═════ Source material ═════
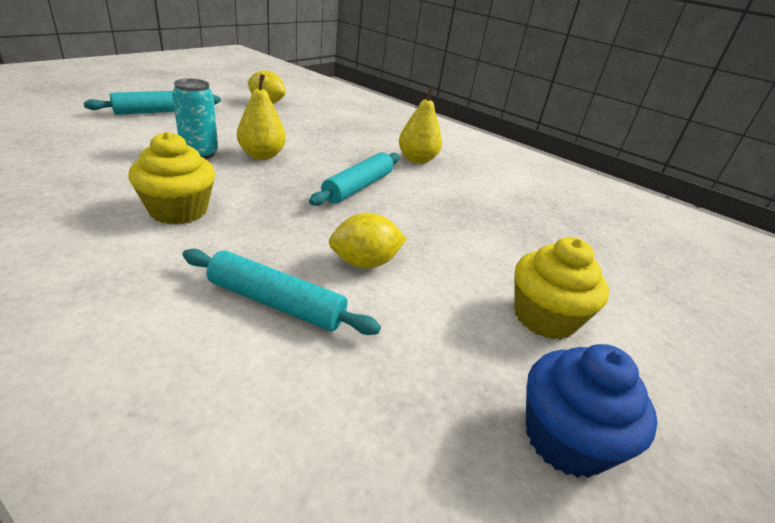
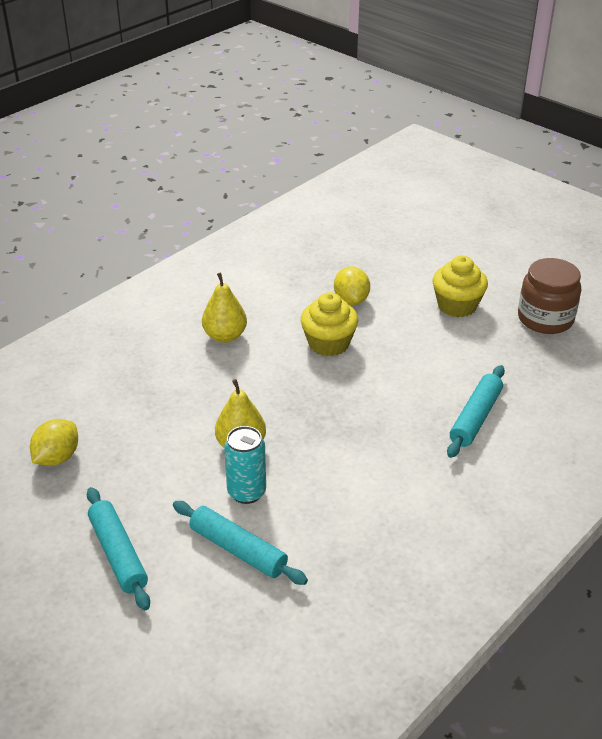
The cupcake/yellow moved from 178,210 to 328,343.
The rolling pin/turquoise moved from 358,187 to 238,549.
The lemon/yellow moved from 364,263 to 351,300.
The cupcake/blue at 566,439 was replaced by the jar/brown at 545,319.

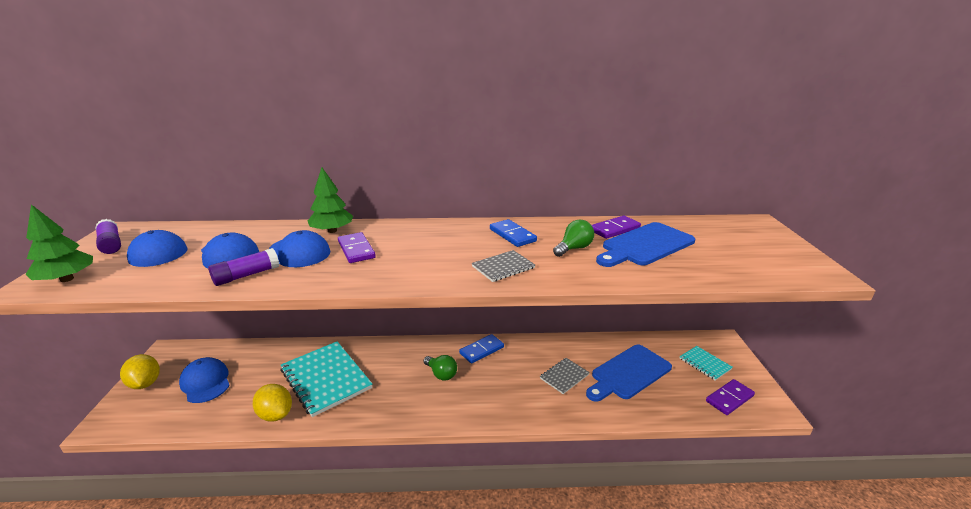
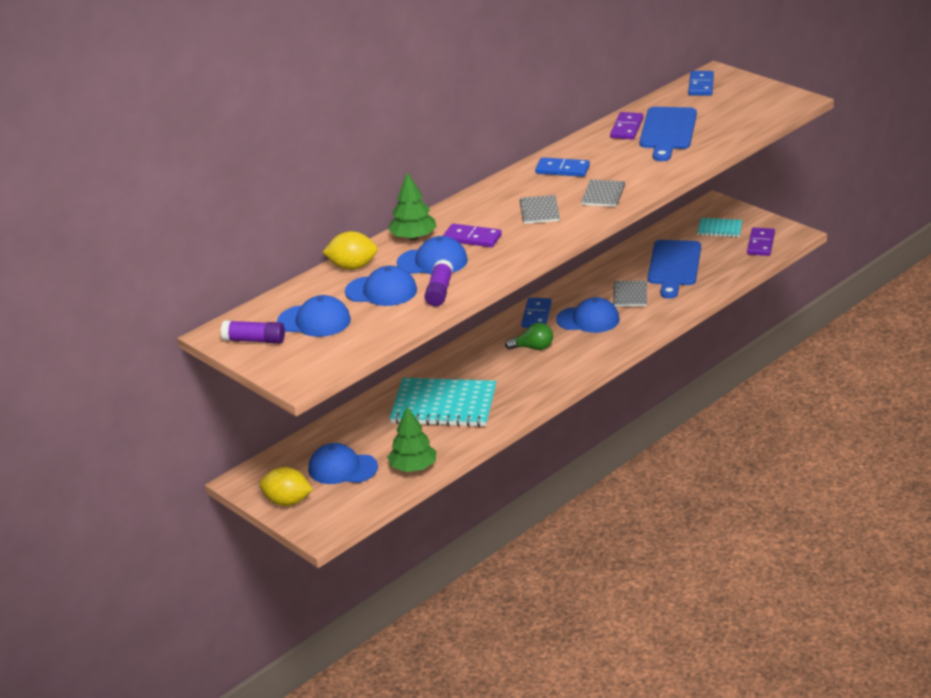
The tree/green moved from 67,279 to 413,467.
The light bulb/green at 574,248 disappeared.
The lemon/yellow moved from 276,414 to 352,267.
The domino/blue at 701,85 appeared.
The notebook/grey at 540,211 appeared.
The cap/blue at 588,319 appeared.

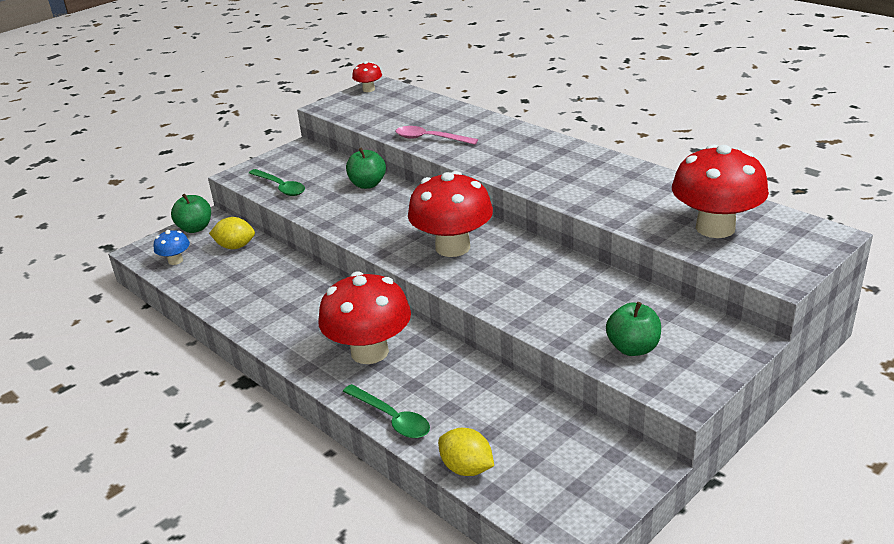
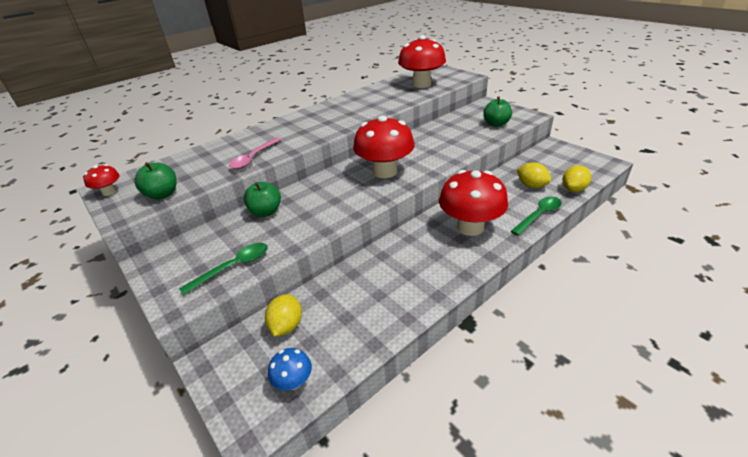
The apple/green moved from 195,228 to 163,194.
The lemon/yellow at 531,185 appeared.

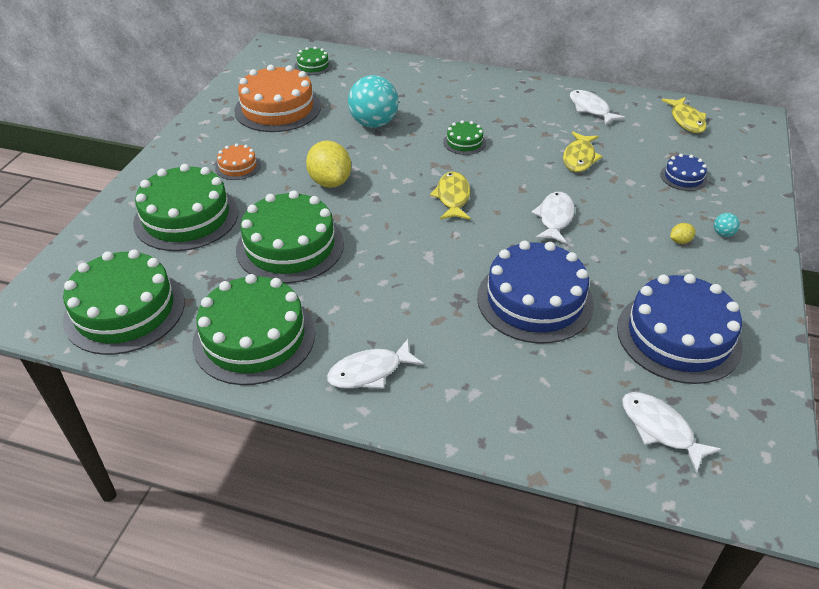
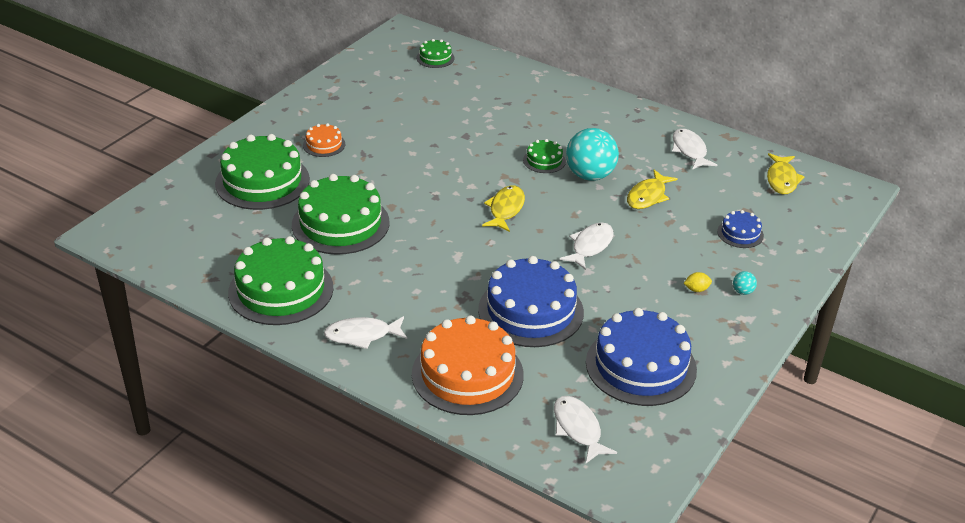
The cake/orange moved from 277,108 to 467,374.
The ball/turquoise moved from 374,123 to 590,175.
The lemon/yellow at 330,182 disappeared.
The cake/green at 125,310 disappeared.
═════
═════ Source material ═════
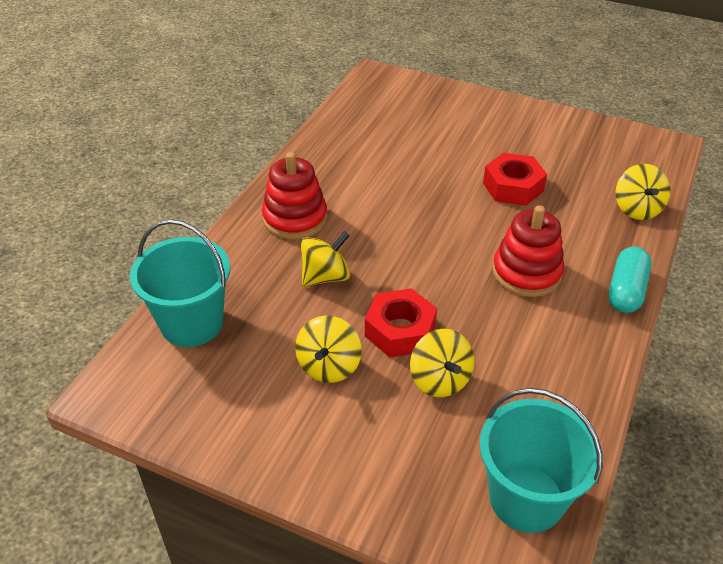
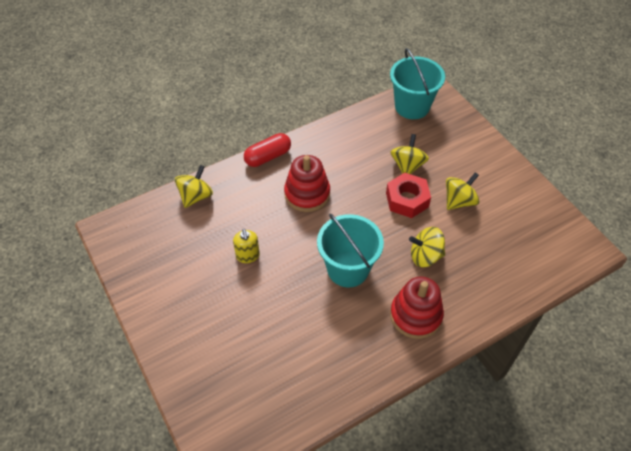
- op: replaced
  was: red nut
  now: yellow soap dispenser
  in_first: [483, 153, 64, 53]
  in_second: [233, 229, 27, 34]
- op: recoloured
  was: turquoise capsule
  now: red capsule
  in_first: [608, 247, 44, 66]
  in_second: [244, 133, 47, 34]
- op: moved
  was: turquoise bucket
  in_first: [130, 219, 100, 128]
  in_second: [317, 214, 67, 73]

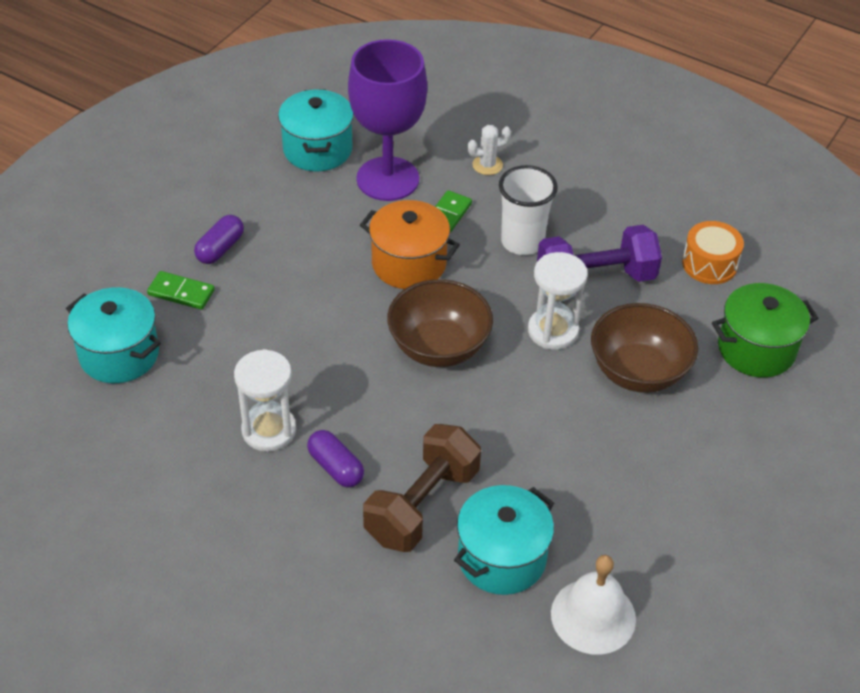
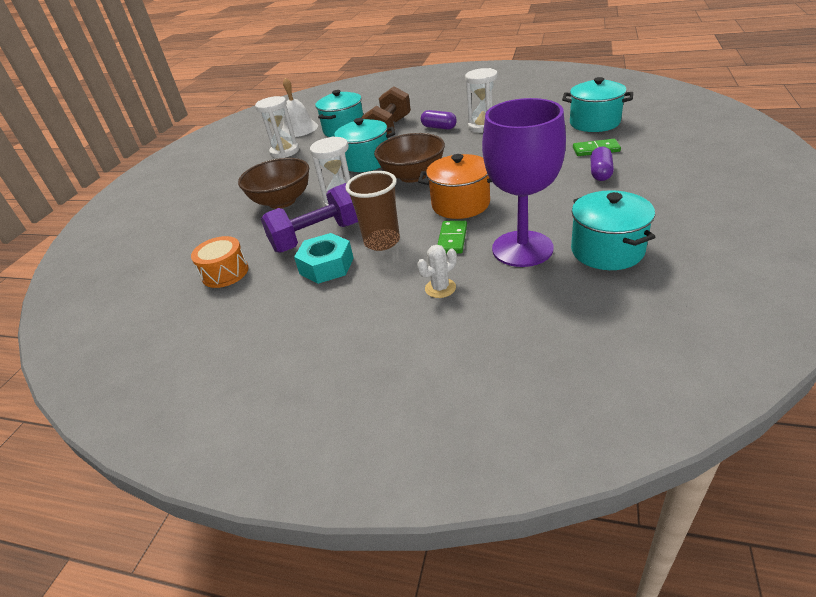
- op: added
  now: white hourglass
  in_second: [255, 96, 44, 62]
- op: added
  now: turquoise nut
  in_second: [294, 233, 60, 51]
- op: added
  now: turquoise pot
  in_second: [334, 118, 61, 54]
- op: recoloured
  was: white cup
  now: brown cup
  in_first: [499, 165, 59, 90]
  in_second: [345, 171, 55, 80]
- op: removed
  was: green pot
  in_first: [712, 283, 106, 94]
═════
▸ **Action item**:
An exact copy is needed. It runs from the line above containing "in_second: [317, 214, 67, 73]" down to the line containing "- op: removed", both included, with no pictures.

▸ **Output of the task**:
  in_second: [317, 214, 67, 73]

- op: added
  now: white hourglass
  in_second: [255, 96, 44, 62]
- op: added
  now: turquoise nut
  in_second: [294, 233, 60, 51]
- op: added
  now: turquoise pot
  in_second: [334, 118, 61, 54]
- op: recoloured
  was: white cup
  now: brown cup
  in_first: [499, 165, 59, 90]
  in_second: [345, 171, 55, 80]
- op: removed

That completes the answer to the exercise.